- INSTRUCTIONS FOR THE TASK -
Repeat each entry exactly and drop the pictures.

- DATASET -

***

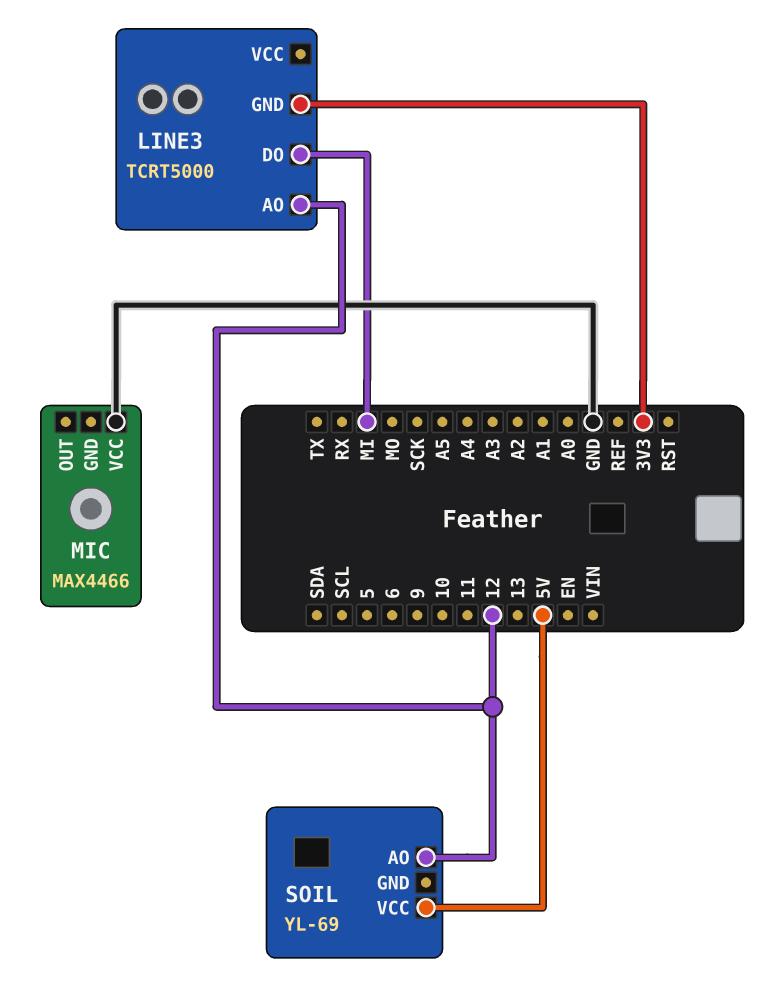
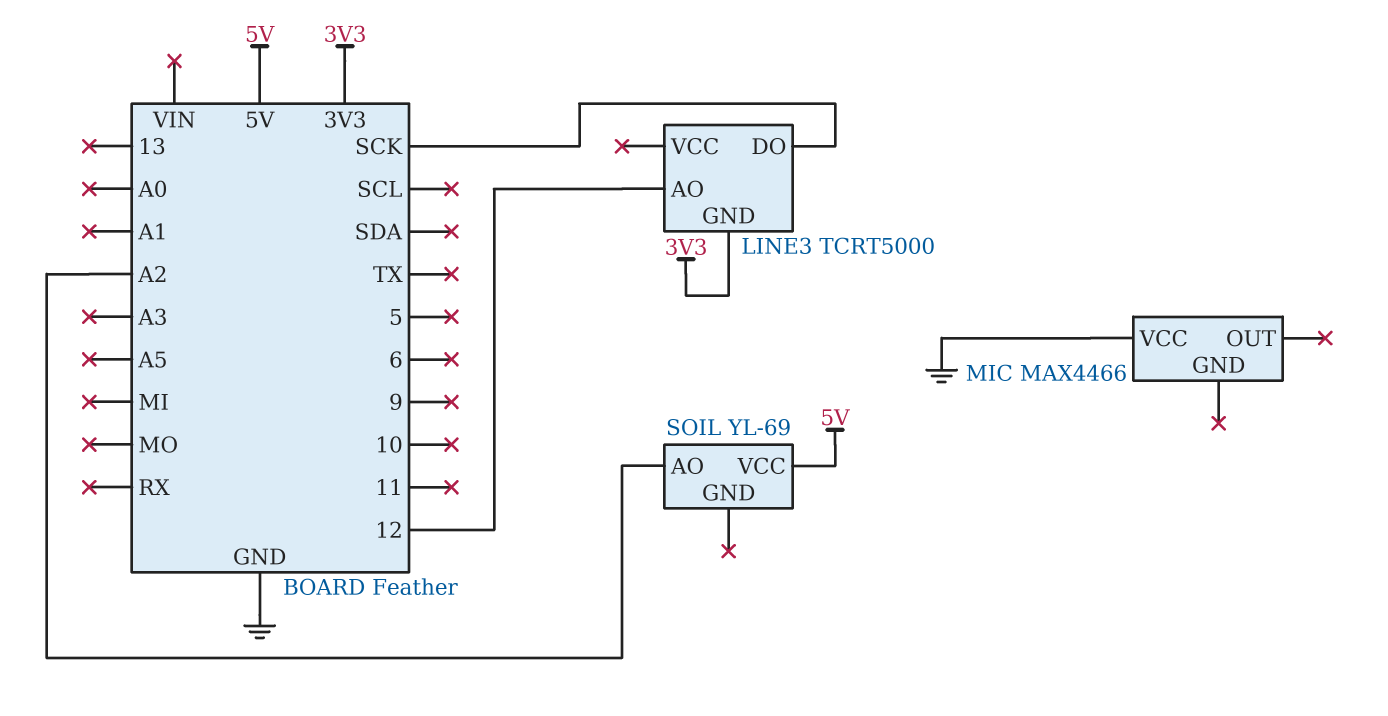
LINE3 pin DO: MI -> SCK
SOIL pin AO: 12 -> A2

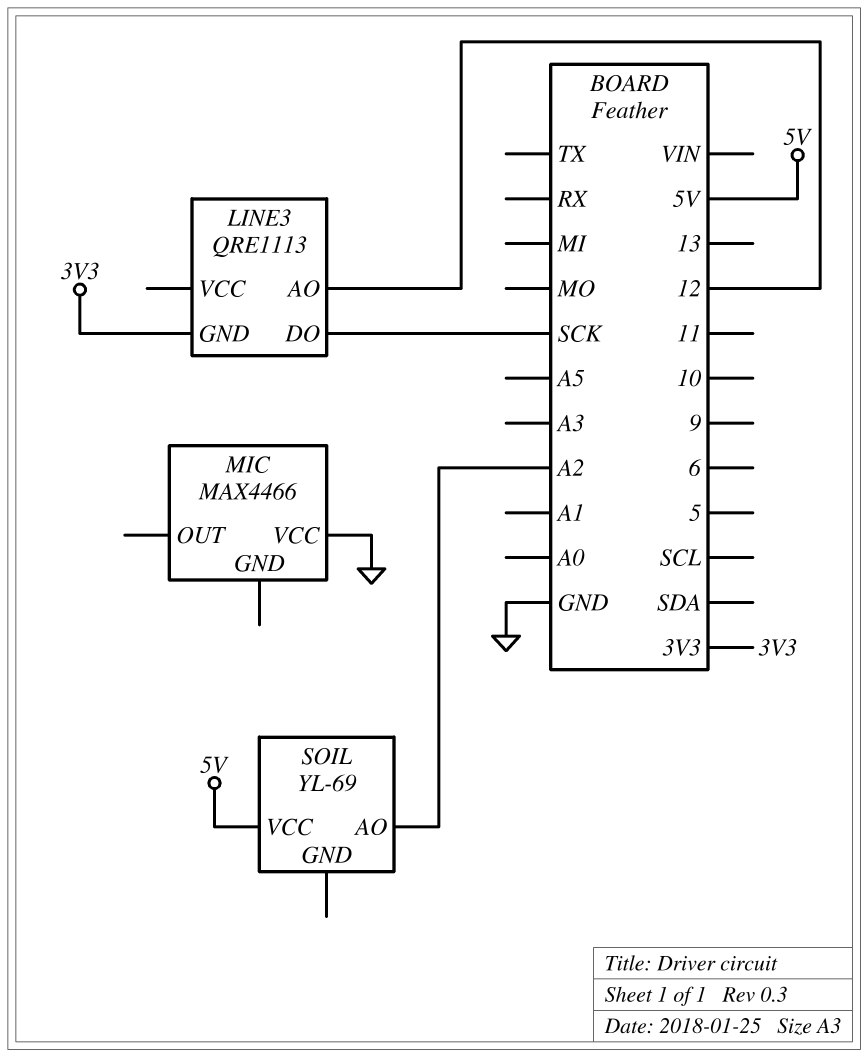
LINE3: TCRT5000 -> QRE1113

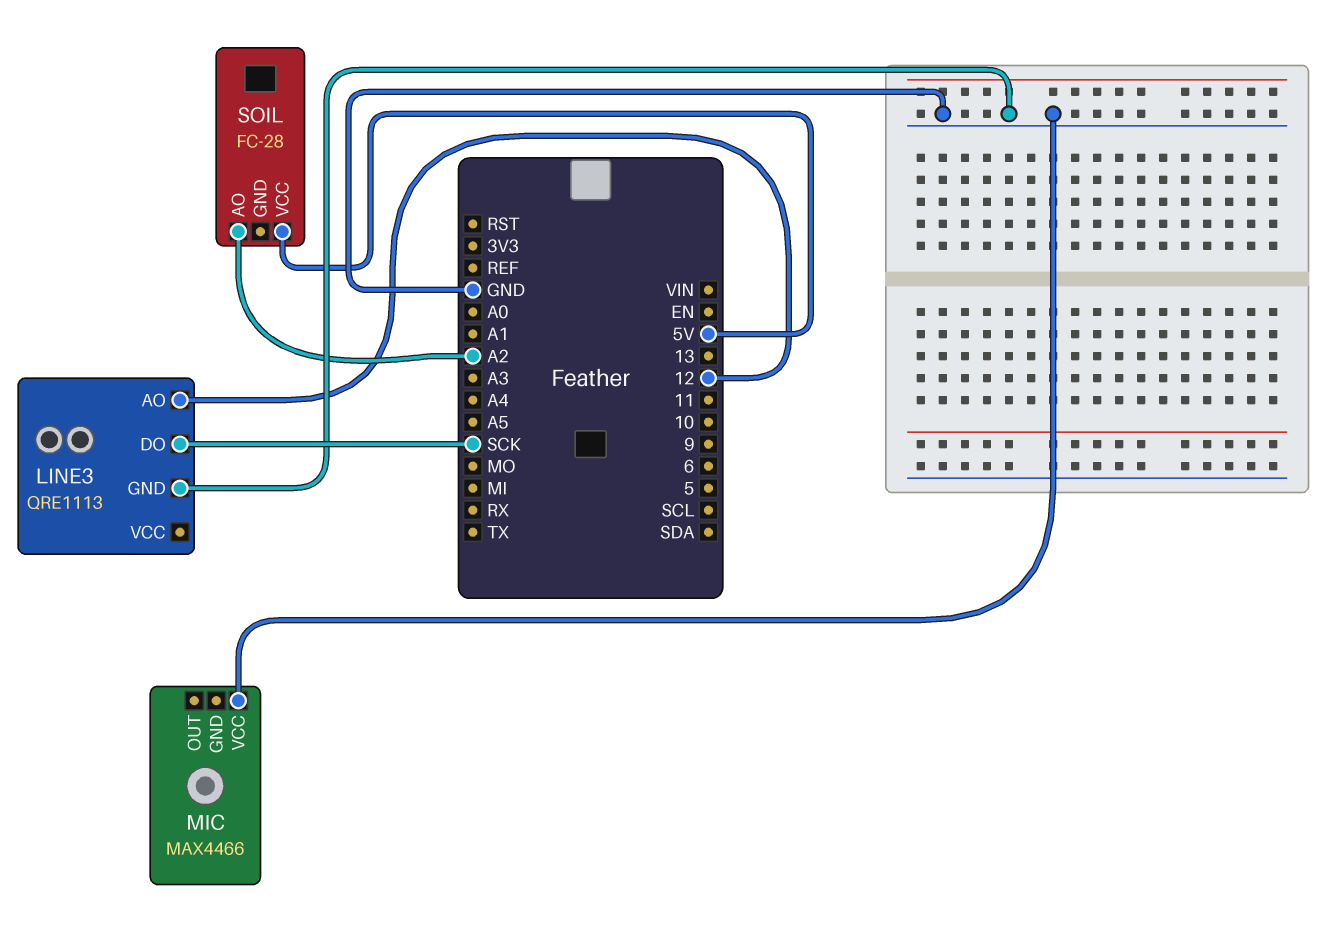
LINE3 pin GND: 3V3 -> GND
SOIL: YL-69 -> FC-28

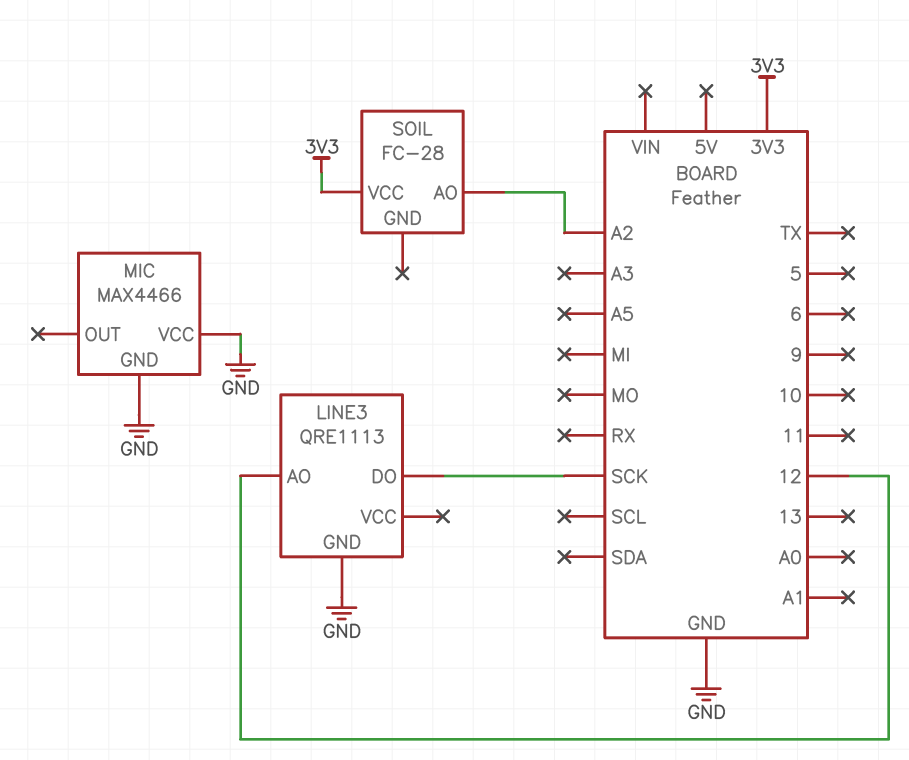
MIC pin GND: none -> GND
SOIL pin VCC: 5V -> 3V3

***

- RESULT OF THE TASK -
LINE3 pin DO: MI -> SCK
SOIL pin AO: 12 -> A2

LINE3: TCRT5000 -> QRE1113

LINE3 pin GND: 3V3 -> GND
SOIL: YL-69 -> FC-28

MIC pin GND: none -> GND
SOIL pin VCC: 5V -> 3V3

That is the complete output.